What you need to do: Return every record verbatim, omitting all pictures.

--- Material provided Enclosed Below ---

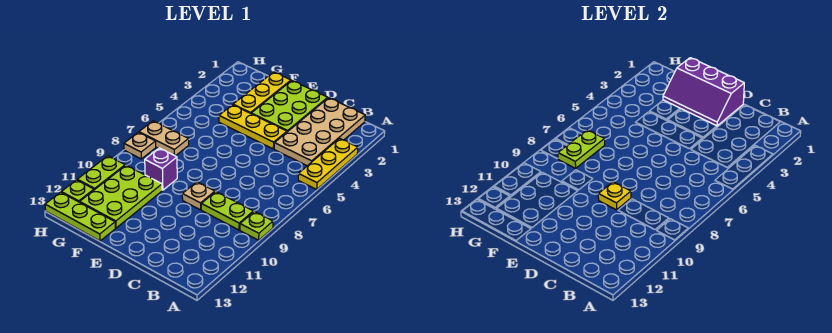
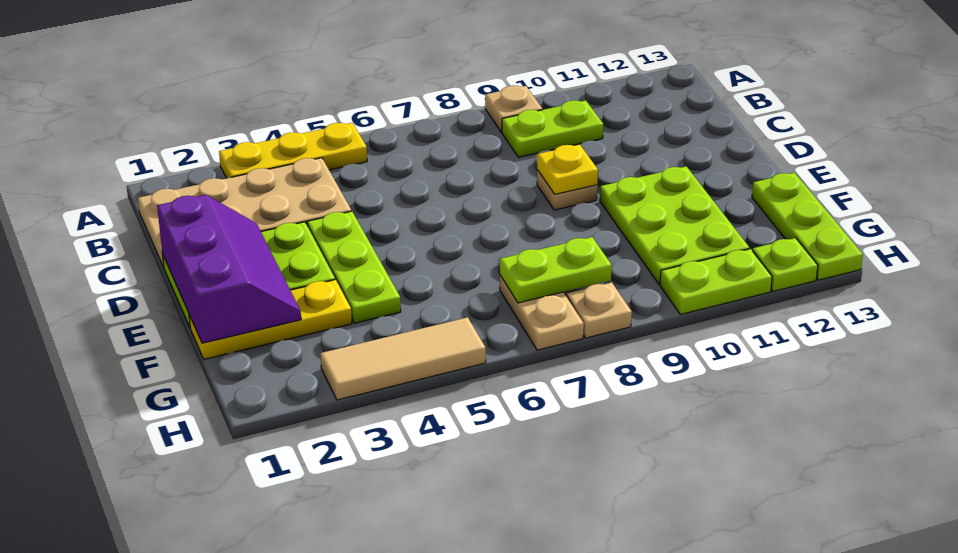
lime plate A9 level 1 -> tan plate A9 level 1
lime plate B9:C9 level 1 -> lime plate B9:B10 level 1
yellow plate D4:F4 level 1 -> lime plate D4:F4 level 1
purple brick F9 level 1 -> none
lime plate F10:G12 level 1 -> lime plate E10:G11 level 1
none -> tan tile H3:H5 level 1

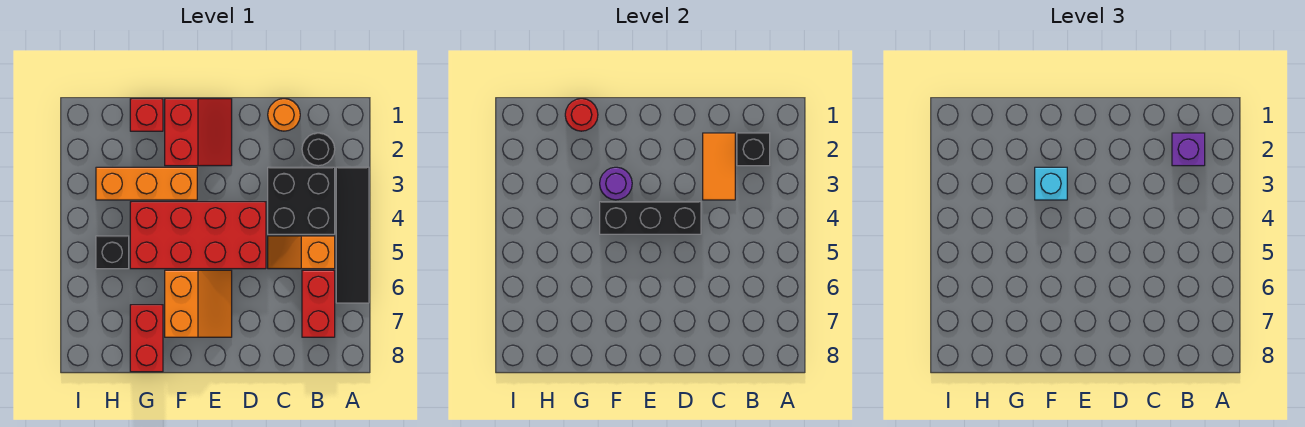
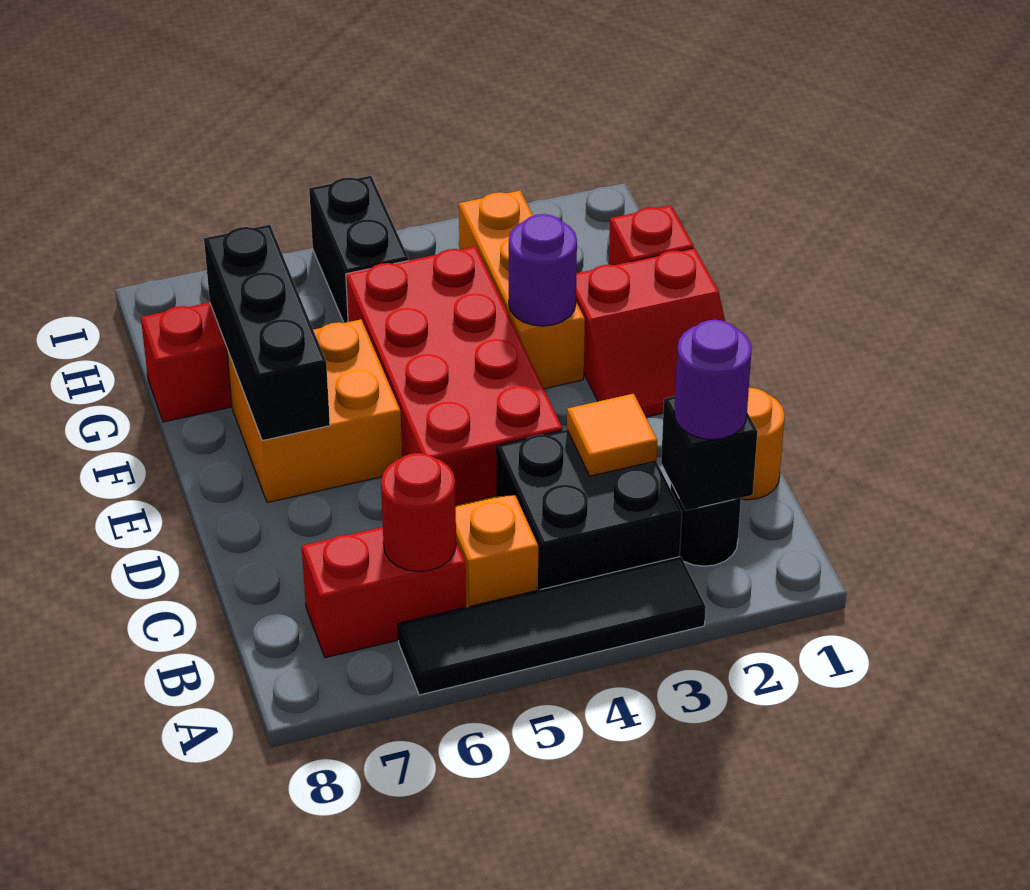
purple brick B2 level 3 -> purple round brick B2 level 3
orange tile C2:C3 level 2 -> orange tile C3 level 2
black brick D4:F4 level 2 -> black brick E7:G7 level 2
orange slope E6:F7 level 1 top F -> orange brick E6:F7 level 1
cyan brick F3 level 3 -> none
red round brick G1 level 2 -> red round brick B6 level 2
black brick H5 level 1 -> black brick H5:I5 level 1

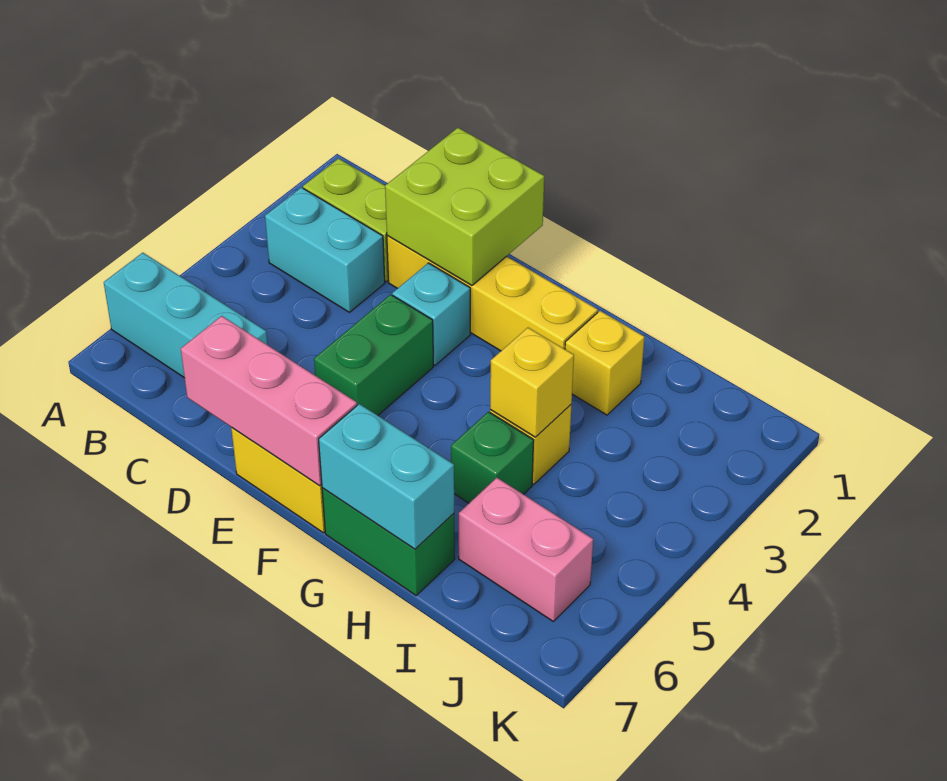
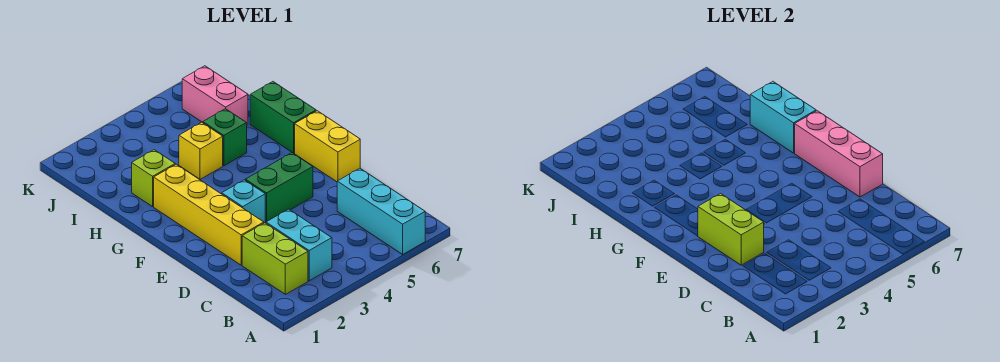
lime brick D1:E2 level 2 -> lime brick D2:E2 level 2
yellow brick H2 level 1 -> lime brick H2 level 1
yellow brick H4 level 2 -> none

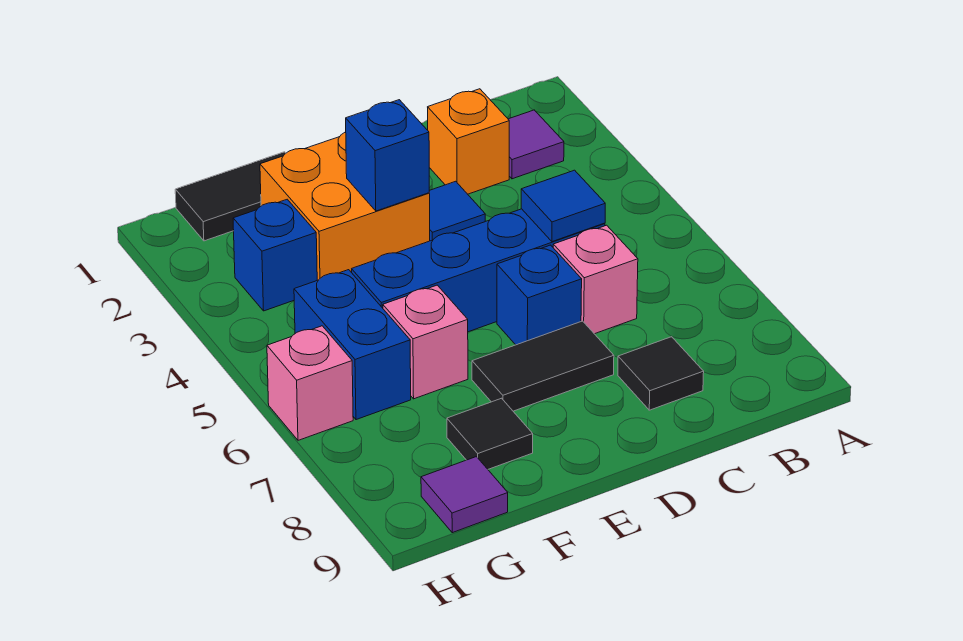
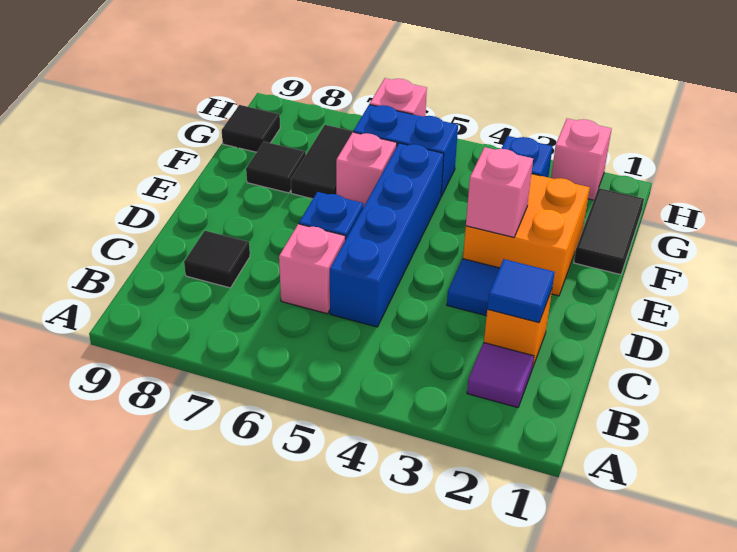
blue tile C5 level 2 -> blue tile C2 level 2
black tile D7:E7 level 1 -> black tile F7:G7 level 1
blue brick E3 level 2 -> pink brick E3 level 2
purple tile G9 level 1 -> black tile G9 level 1
none -> pink brick H2 level 1

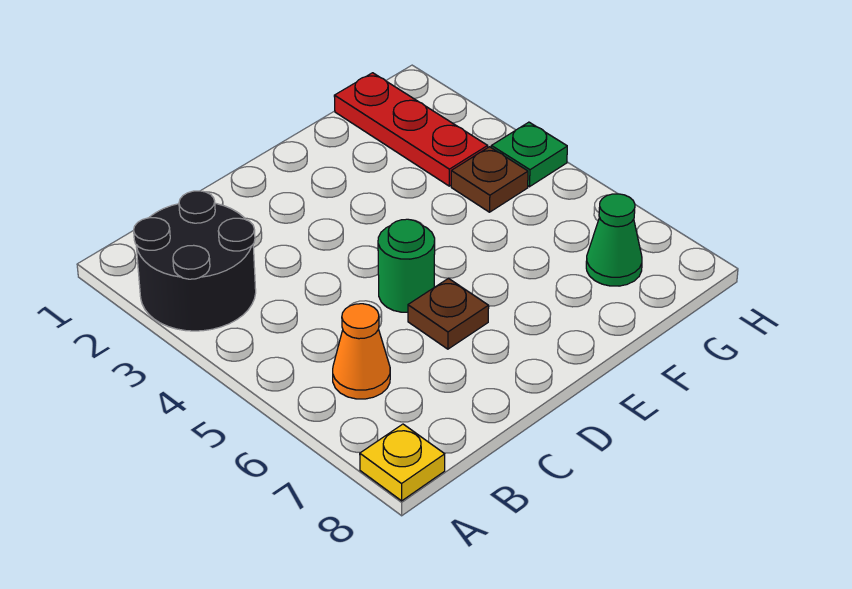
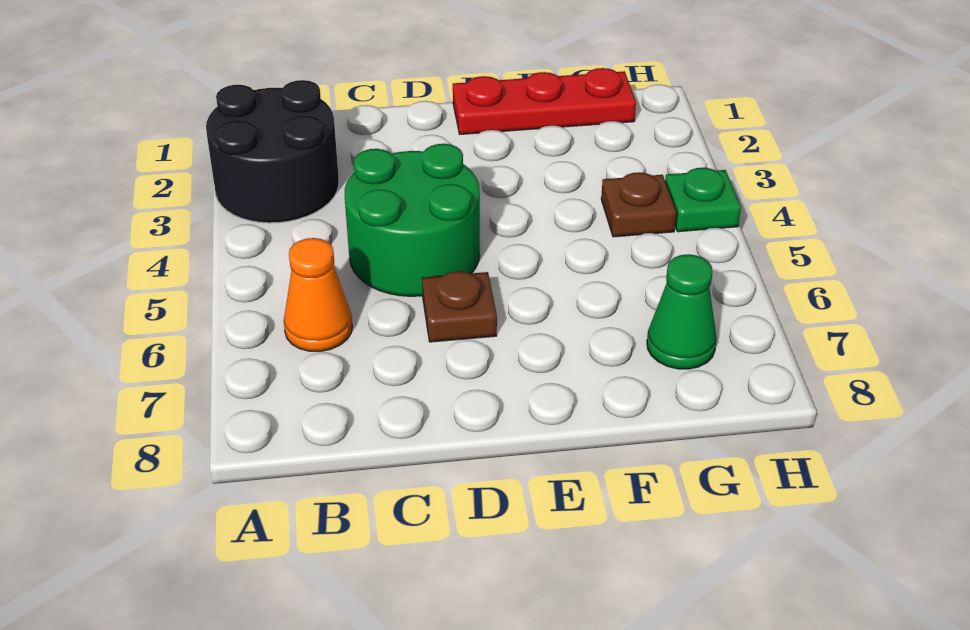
yellow plate A8 level 1 -> none
green round brick D5 level 1 -> green round brick C4:D5 level 1
red plate G1:G3 level 1 -> red plate E1:G1 level 1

--- End of Enclosed Material provided ---

Result of the exercise:
lime plate A9 level 1 -> tan plate A9 level 1
lime plate B9:C9 level 1 -> lime plate B9:B10 level 1
yellow plate D4:F4 level 1 -> lime plate D4:F4 level 1
purple brick F9 level 1 -> none
lime plate F10:G12 level 1 -> lime plate E10:G11 level 1
none -> tan tile H3:H5 level 1

purple brick B2 level 3 -> purple round brick B2 level 3
orange tile C2:C3 level 2 -> orange tile C3 level 2
black brick D4:F4 level 2 -> black brick E7:G7 level 2
orange slope E6:F7 level 1 top F -> orange brick E6:F7 level 1
cyan brick F3 level 3 -> none
red round brick G1 level 2 -> red round brick B6 level 2
black brick H5 level 1 -> black brick H5:I5 level 1

lime brick D1:E2 level 2 -> lime brick D2:E2 level 2
yellow brick H2 level 1 -> lime brick H2 level 1
yellow brick H4 level 2 -> none

blue tile C5 level 2 -> blue tile C2 level 2
black tile D7:E7 level 1 -> black tile F7:G7 level 1
blue brick E3 level 2 -> pink brick E3 level 2
purple tile G9 level 1 -> black tile G9 level 1
none -> pink brick H2 level 1

yellow plate A8 level 1 -> none
green round brick D5 level 1 -> green round brick C4:D5 level 1
red plate G1:G3 level 1 -> red plate E1:G1 level 1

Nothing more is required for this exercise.